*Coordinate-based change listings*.
--------------------------------------------------

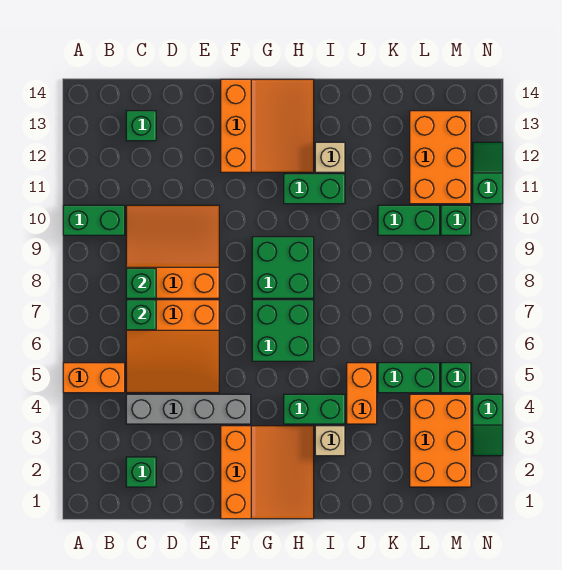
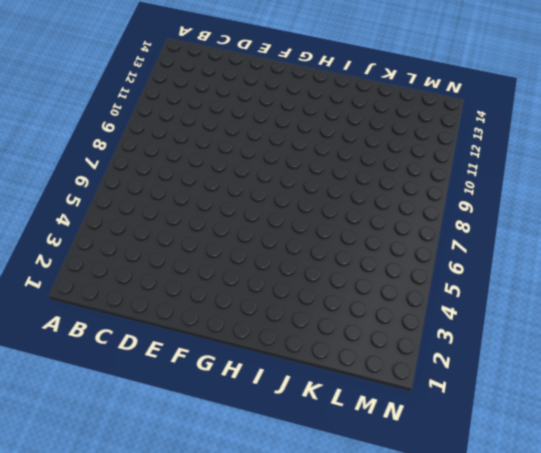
none -> orange brick A5:B5 level 1
none -> green brick A10:B10 level 1
none -> green brick C2 level 1

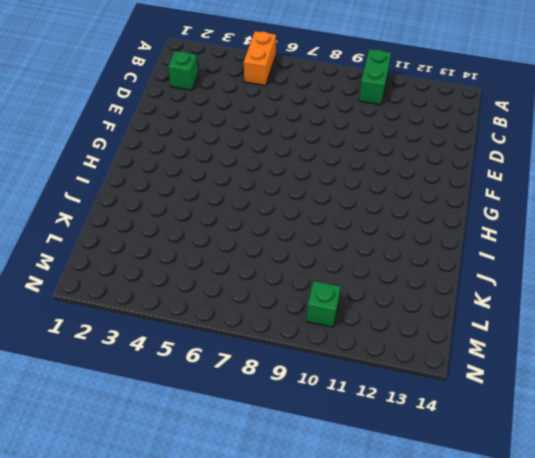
none -> grey brick C4:F4 level 1
none -> orange slope C5:E7 level 1 top 7
none -> orange slope C8:E10 level 1 top 8

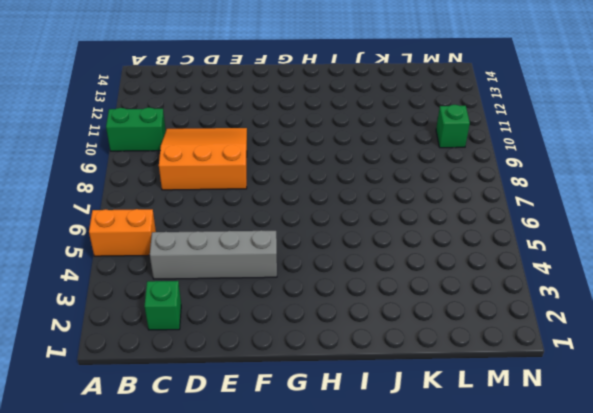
none -> orange slope C5:E7 level 1 top 7
none -> green brick C13 level 1
none -> orange slope F1:H3 level 1 top F

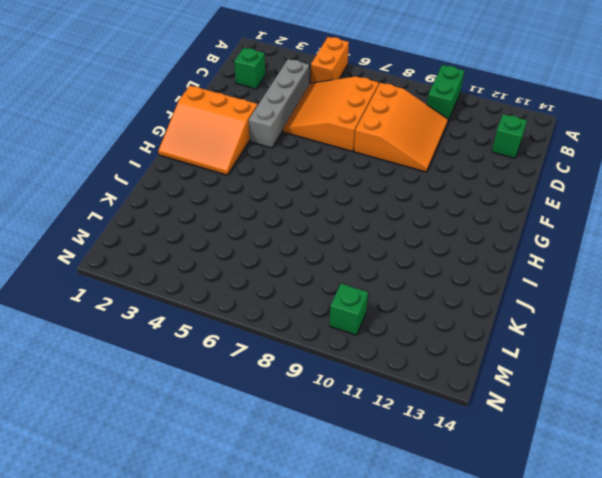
none -> orange slope F12:H14 level 1 top F
none -> green brick G6:H7 level 1
none -> green brick G8:H9 level 1

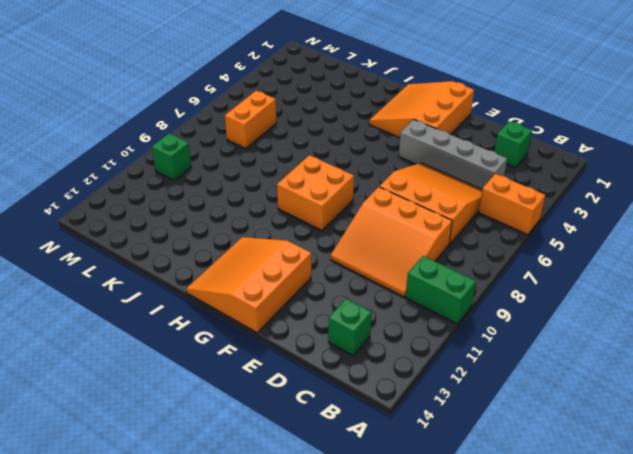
orange brick G8:H9 level 1 -> green brick G8:H9 level 1
orange brick L6:L7 level 1 -> orange brick J4:J5 level 1
none -> green brick G6:H7 level 1
none -> green brick H4:I4 level 1
none -> green brick H11:I11 level 1

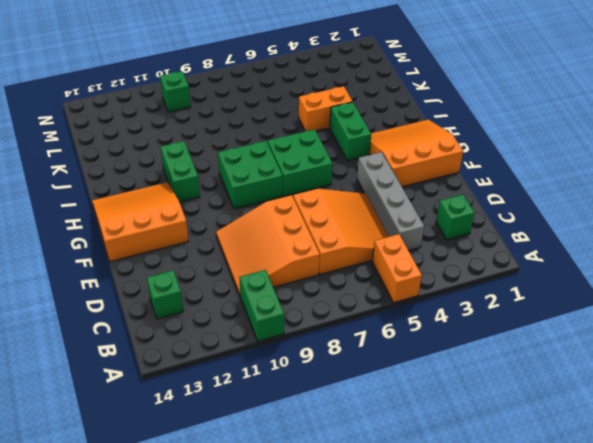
none -> tan brick I3 level 1
none -> tan brick I12 level 1
none -> green brick K5:L5 level 1

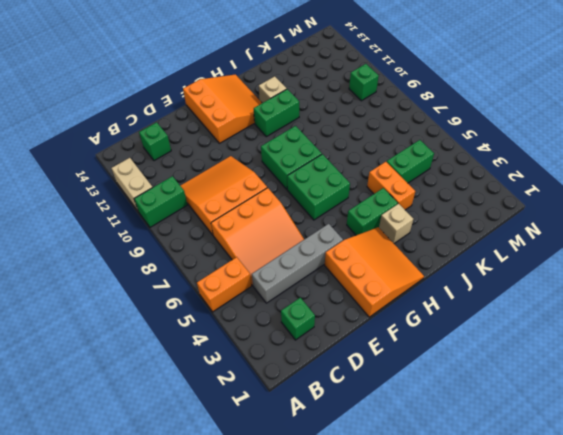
tan brick A11:A12 level 1 -> none
none -> green brick K10:L10 level 1
none -> orange brick L2:M4 level 1
none -> orange brick L11:M13 level 1

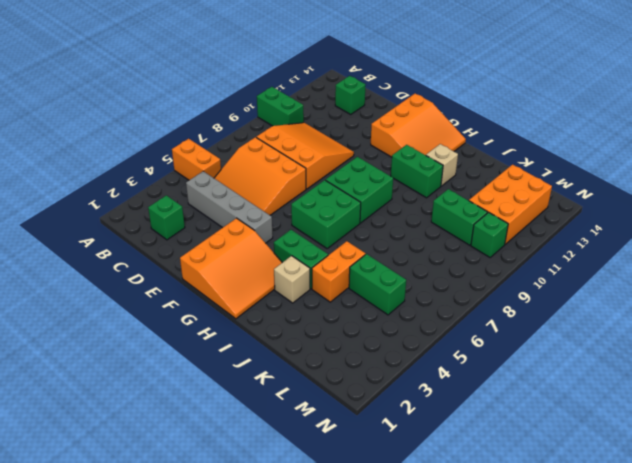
none -> orange brick L2:M4 level 1
none -> green brick M5 level 1
none -> green slope N3:N4 level 1 top 4

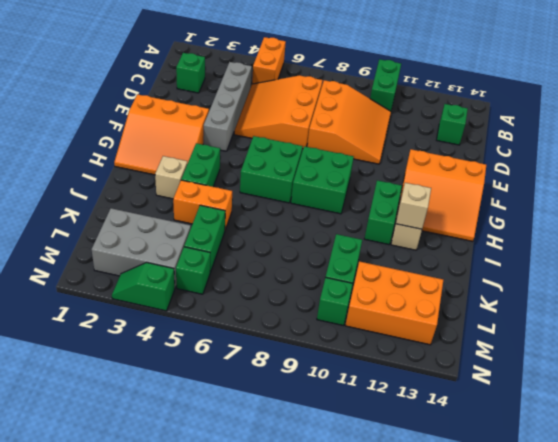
tan brick I12 level 2 -> none
grey brick L2:M4 level 1 -> orange brick L2:M4 level 1
none -> green slope N11:N12 level 1 top 11
none -> green brick C7 level 2
none -> green brick C8 level 2

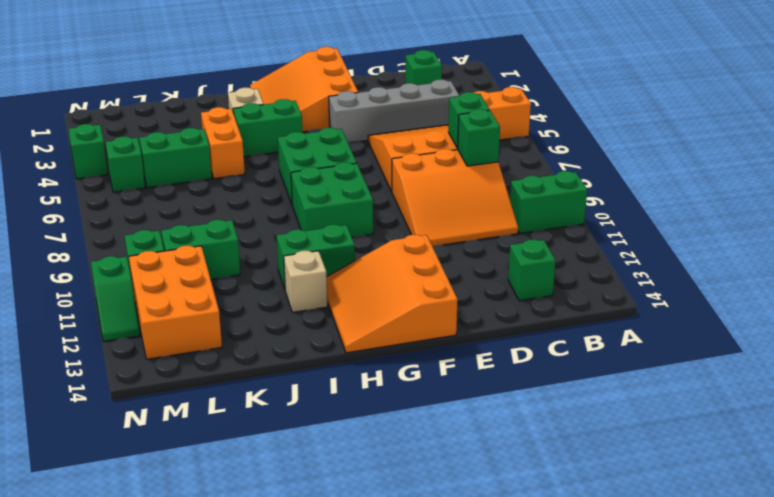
none -> orange brick L2:M4 level 1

--------------------------------------------------

Write back the stretch of lines above that begins with the line holding "orange brick G8:H9" and ends with the line holding "none -> tan brick I3 level 1", both included, exactly as written. Pictures stay out.

orange brick G8:H9 level 1 -> green brick G8:H9 level 1
orange brick L6:L7 level 1 -> orange brick J4:J5 level 1
none -> green brick G6:H7 level 1
none -> green brick H4:I4 level 1
none -> green brick H11:I11 level 1

none -> tan brick I3 level 1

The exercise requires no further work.